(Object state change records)
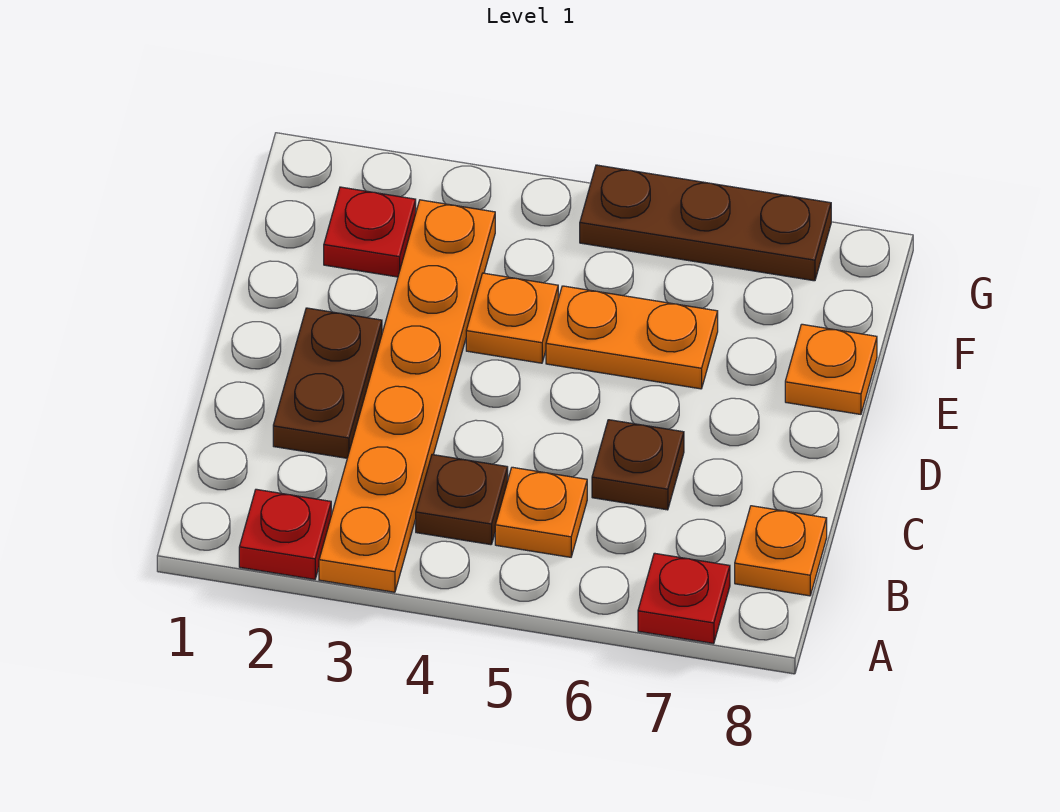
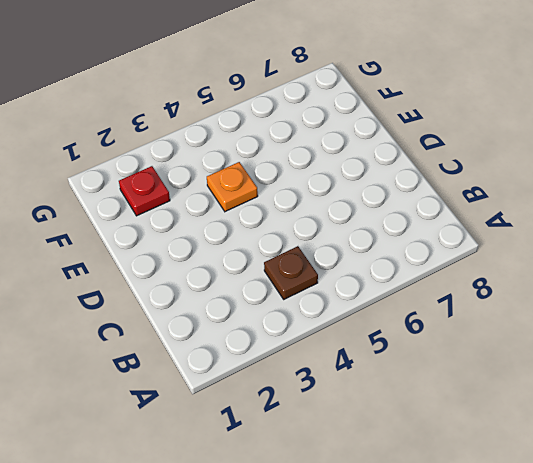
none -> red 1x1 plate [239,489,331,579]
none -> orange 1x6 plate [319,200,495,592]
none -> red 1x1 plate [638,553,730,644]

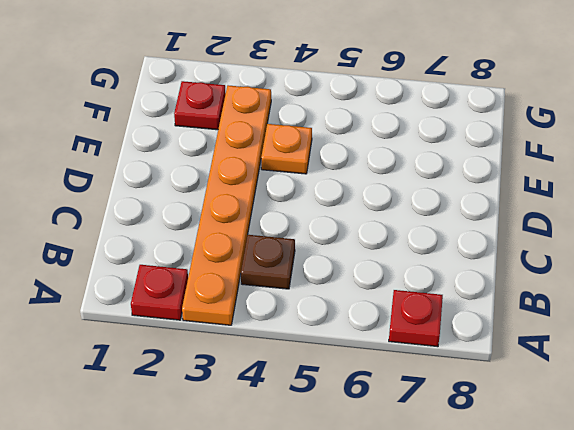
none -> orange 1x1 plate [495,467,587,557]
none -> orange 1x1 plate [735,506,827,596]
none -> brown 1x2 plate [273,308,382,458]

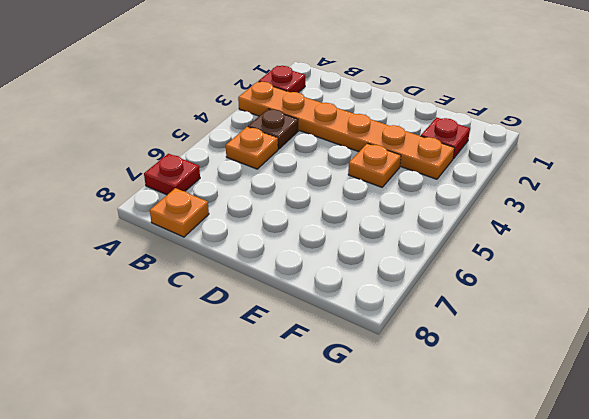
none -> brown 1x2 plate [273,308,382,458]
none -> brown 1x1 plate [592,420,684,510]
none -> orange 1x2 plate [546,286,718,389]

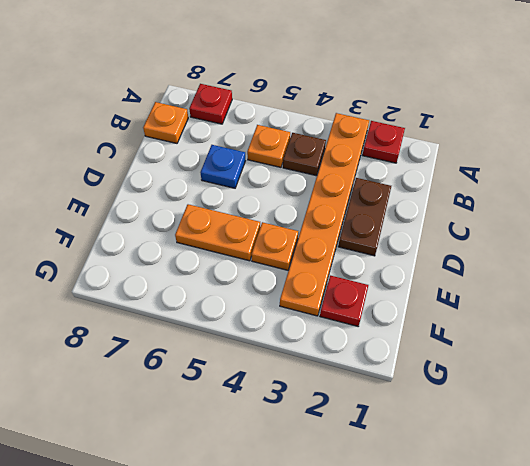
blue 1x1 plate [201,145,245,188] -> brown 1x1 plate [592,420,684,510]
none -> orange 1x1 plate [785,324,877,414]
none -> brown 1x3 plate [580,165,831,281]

— WHAT IS EXPECTED —
Transcribe the entries above verbatim, excluding any image.

— YOUR RESPONSE —
none -> red 1x1 plate [239,489,331,579]
none -> orange 1x6 plate [319,200,495,592]
none -> red 1x1 plate [638,553,730,644]

none -> orange 1x1 plate [495,467,587,557]
none -> orange 1x1 plate [735,506,827,596]
none -> brown 1x2 plate [273,308,382,458]

none -> brown 1x2 plate [273,308,382,458]
none -> brown 1x1 plate [592,420,684,510]
none -> orange 1x2 plate [546,286,718,389]

blue 1x1 plate [201,145,245,188] -> brown 1x1 plate [592,420,684,510]
none -> orange 1x1 plate [785,324,877,414]
none -> brown 1x3 plate [580,165,831,281]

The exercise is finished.